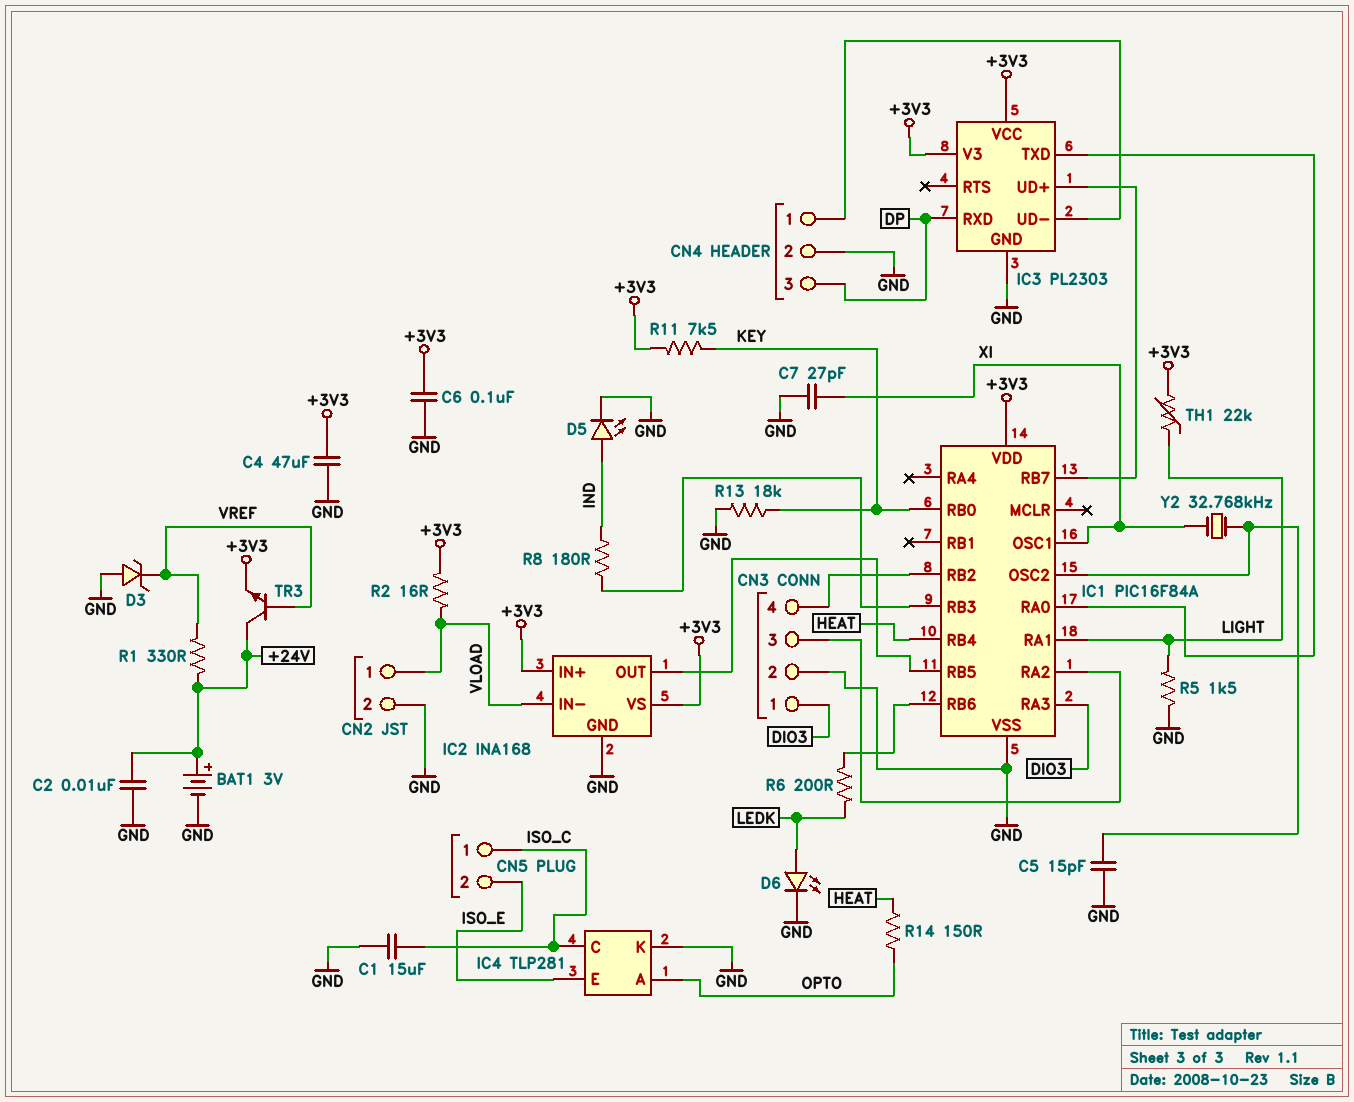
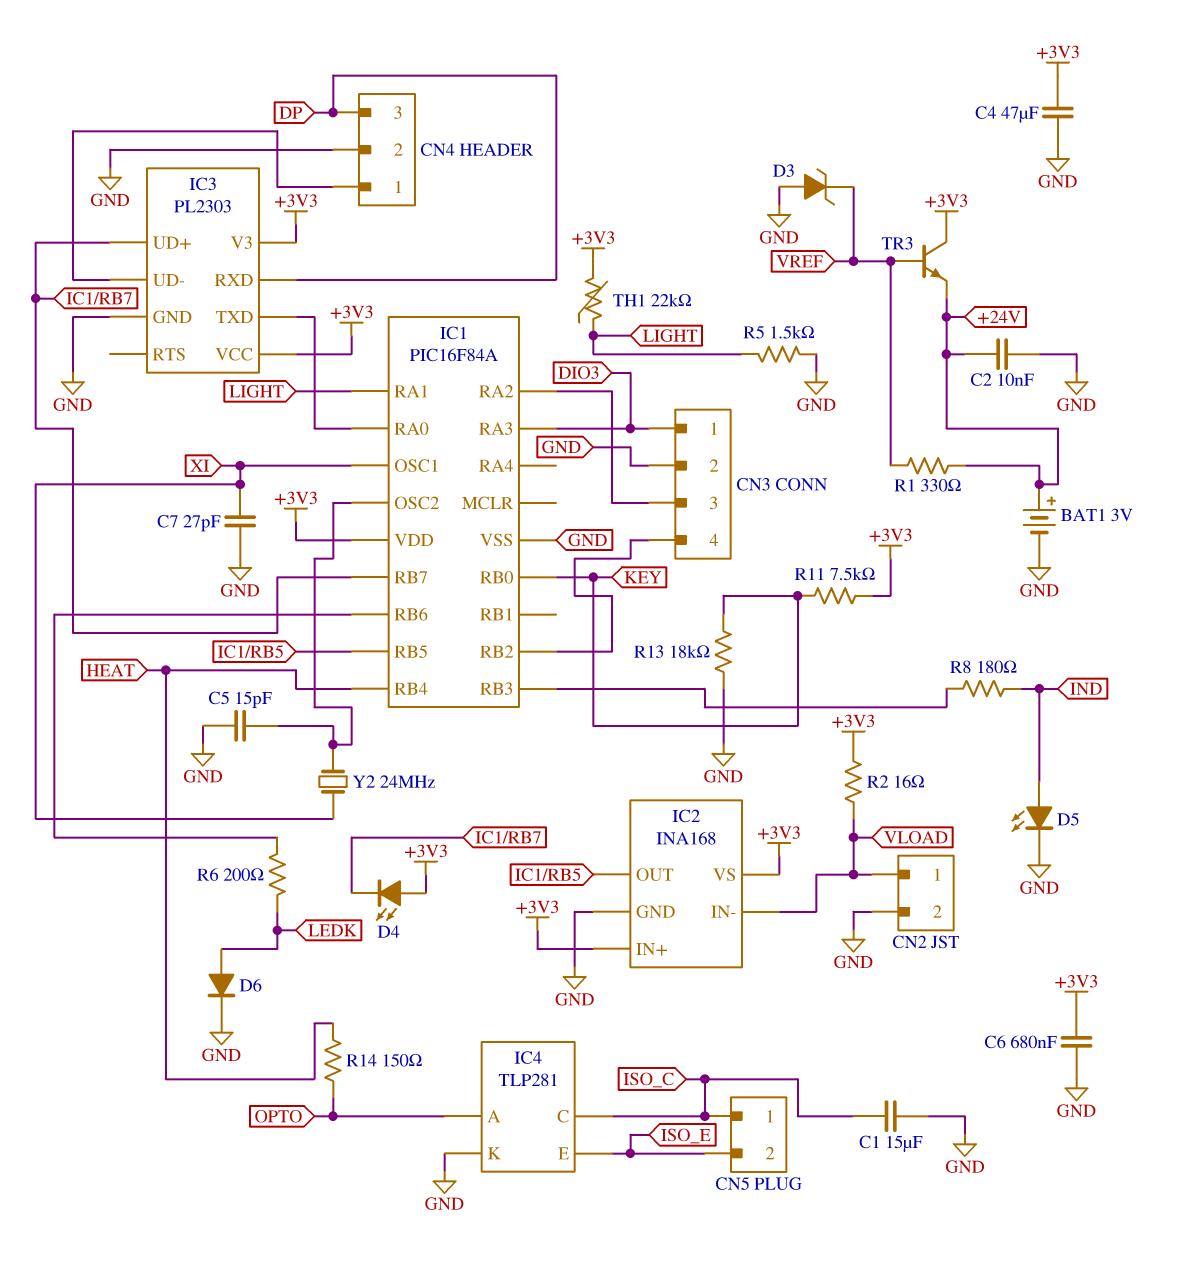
C6: 100nF (+3V3, GND) -> 680nF (+3V3, GND)
D4: none -> LED (A +3V3, K IC1/RB7)
D6: LED (A LEDK, K GND) -> diode (A LEDK, K GND)
TR3: NPN (B VREF, C +24V, E +3V3) -> NPN (B VREF, C +3V3, E +24V)
Y2: 32.768kHz (IC1/OSC2, XI) -> 24MHz (IC1/OSC2, XI)

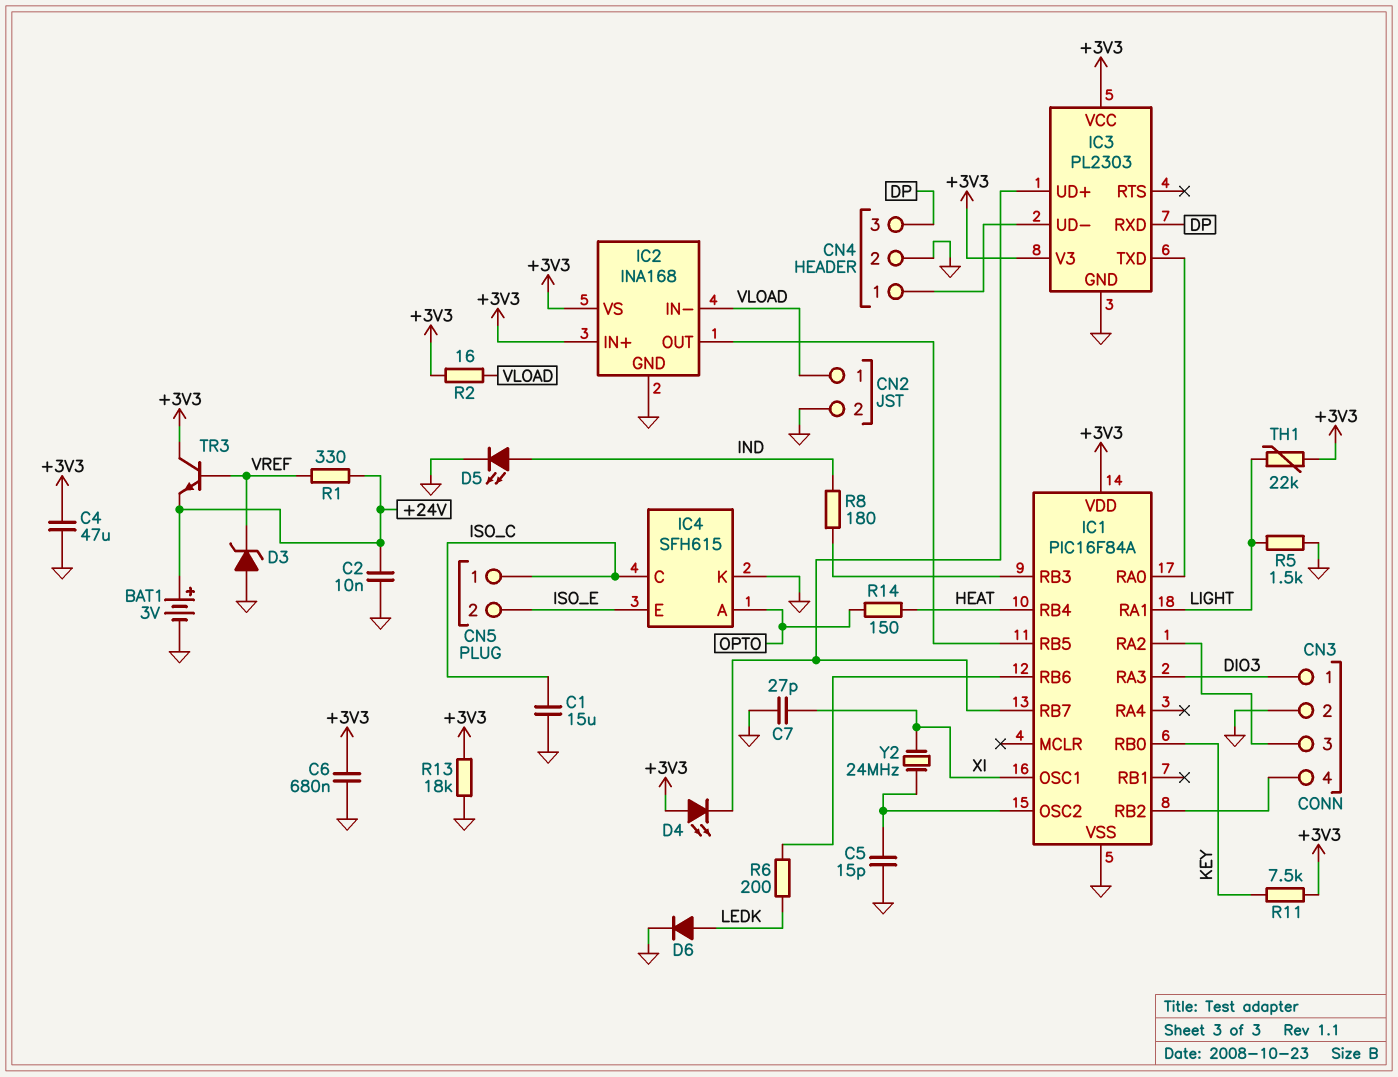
IC4: TLP281 -> SFH615
R13: 18k (GND, KEY) -> 18k (+3V3, GND)

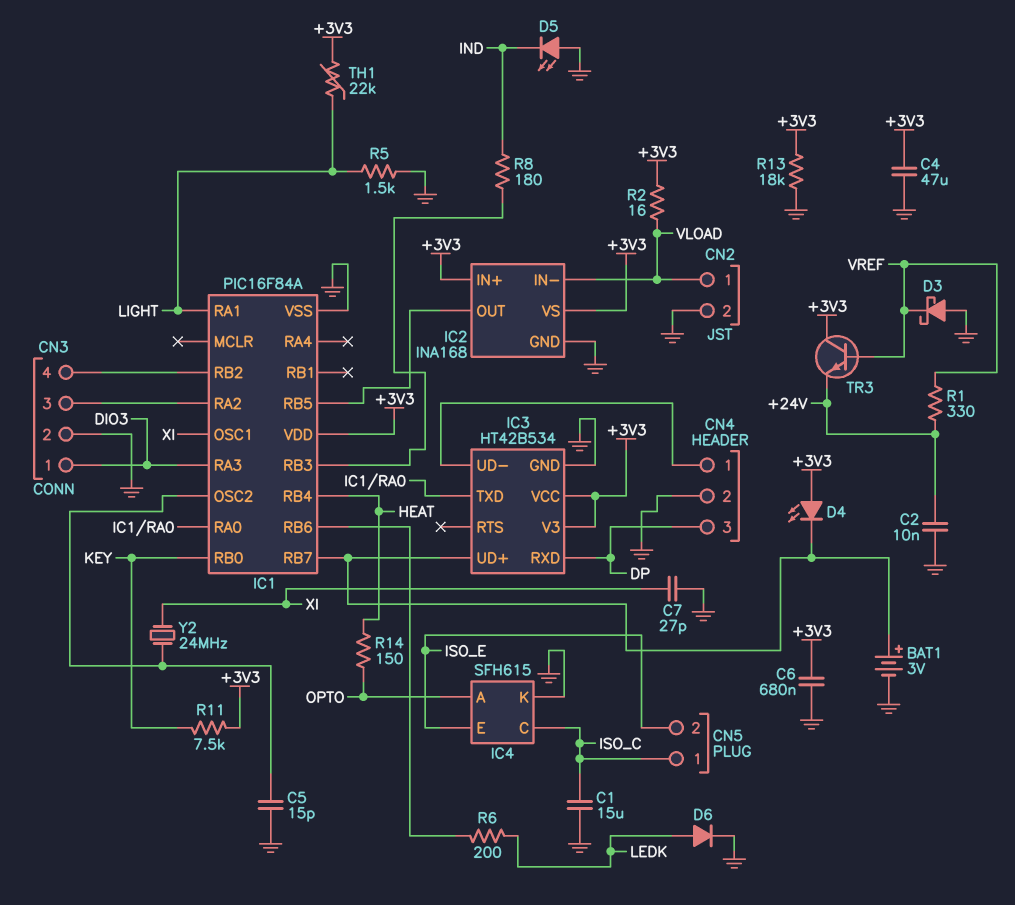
BAT1: 3V (plus +24V, minus GND) -> 3V (plus IC1/RB7, minus GND)
D3: zener (A GND, K VREF) -> schottky (A GND, K VREF)
D5: LED (A IND, K GND) -> LED (A GND, K IND)
IC3: PL2303 -> HT42B534

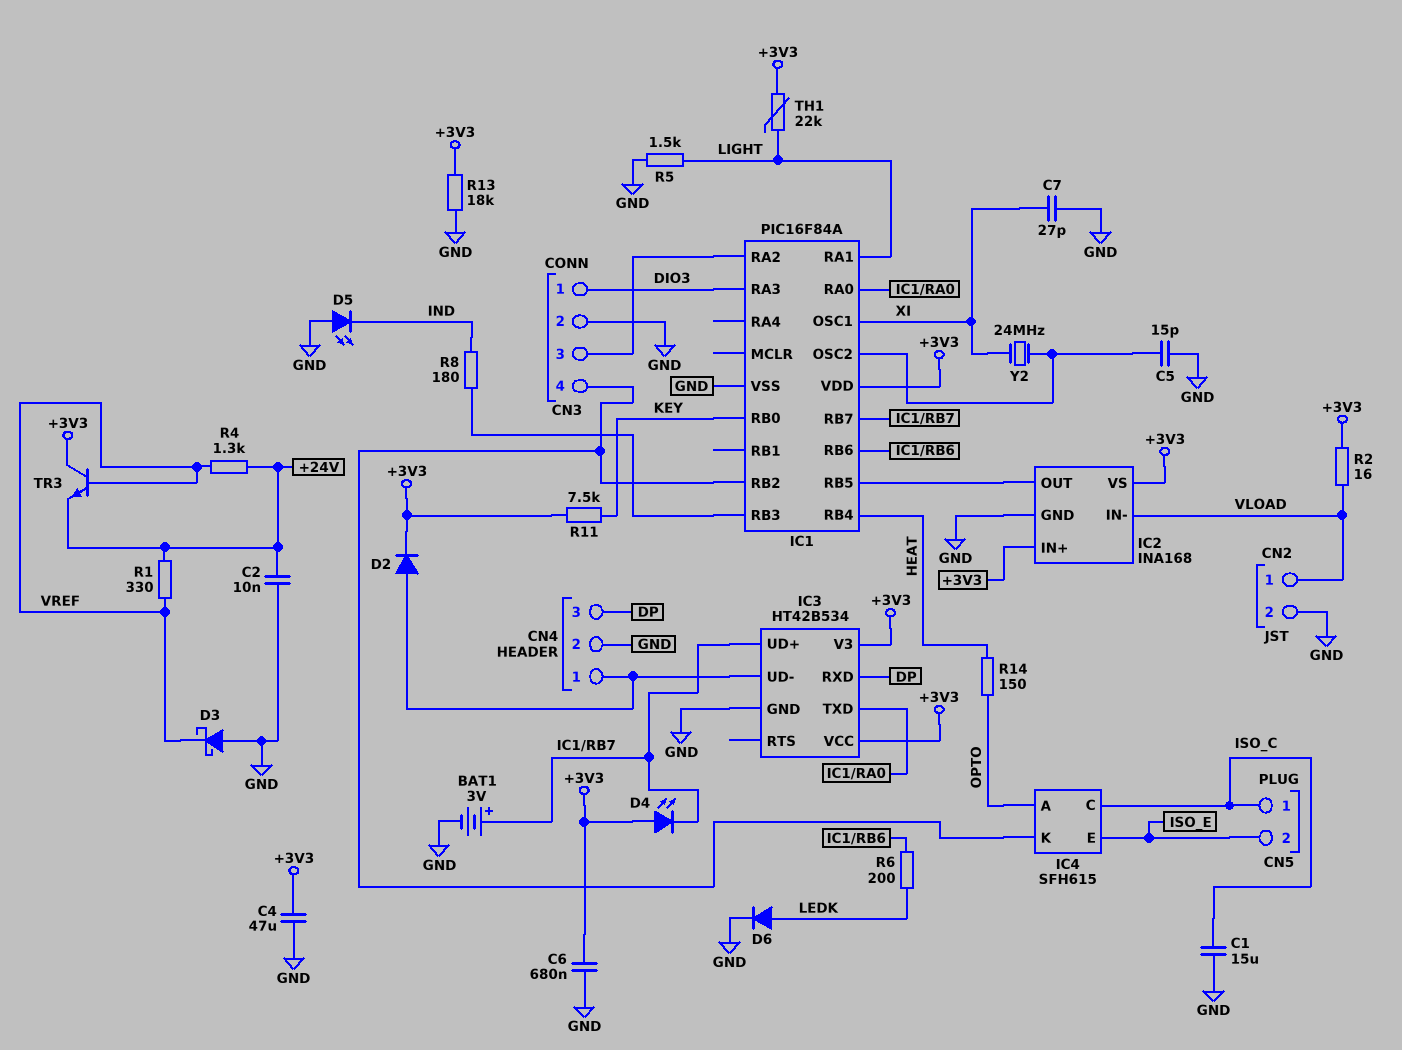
D2: none -> diode (A CN4/1, K +3V3)
IC4 pin K: GND -> CN3/4
R4: none -> 1.3k (+24V, VREF)

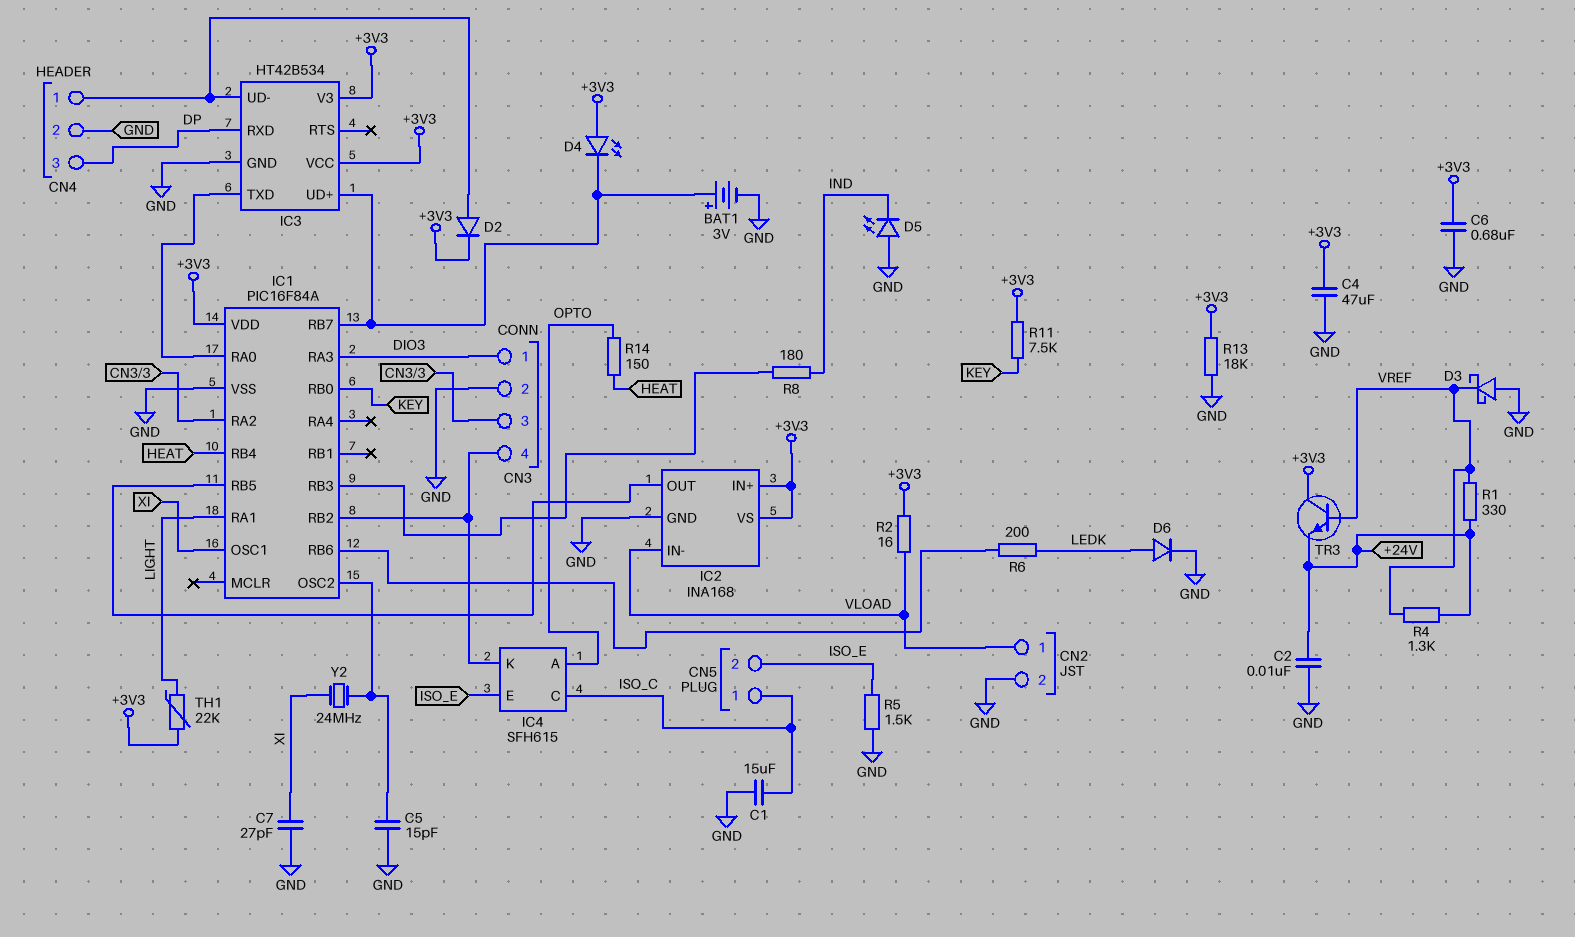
R5: 1.5k (GND, LIGHT) -> 1.5k (GND, ISO_E)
------------------------------------------------
Assignment:
Please transcribe the material above exactly as written. Leave the pictures out.

Task response:
C6: 100nF (+3V3, GND) -> 680nF (+3V3, GND)
D4: none -> LED (A +3V3, K IC1/RB7)
D6: LED (A LEDK, K GND) -> diode (A LEDK, K GND)
TR3: NPN (B VREF, C +24V, E +3V3) -> NPN (B VREF, C +3V3, E +24V)
Y2: 32.768kHz (IC1/OSC2, XI) -> 24MHz (IC1/OSC2, XI)

IC4: TLP281 -> SFH615
R13: 18k (GND, KEY) -> 18k (+3V3, GND)

BAT1: 3V (plus +24V, minus GND) -> 3V (plus IC1/RB7, minus GND)
D3: zener (A GND, K VREF) -> schottky (A GND, K VREF)
D5: LED (A IND, K GND) -> LED (A GND, K IND)
IC3: PL2303 -> HT42B534

D2: none -> diode (A CN4/1, K +3V3)
IC4 pin K: GND -> CN3/4
R4: none -> 1.3k (+24V, VREF)

R5: 1.5k (GND, LIGHT) -> 1.5k (GND, ISO_E)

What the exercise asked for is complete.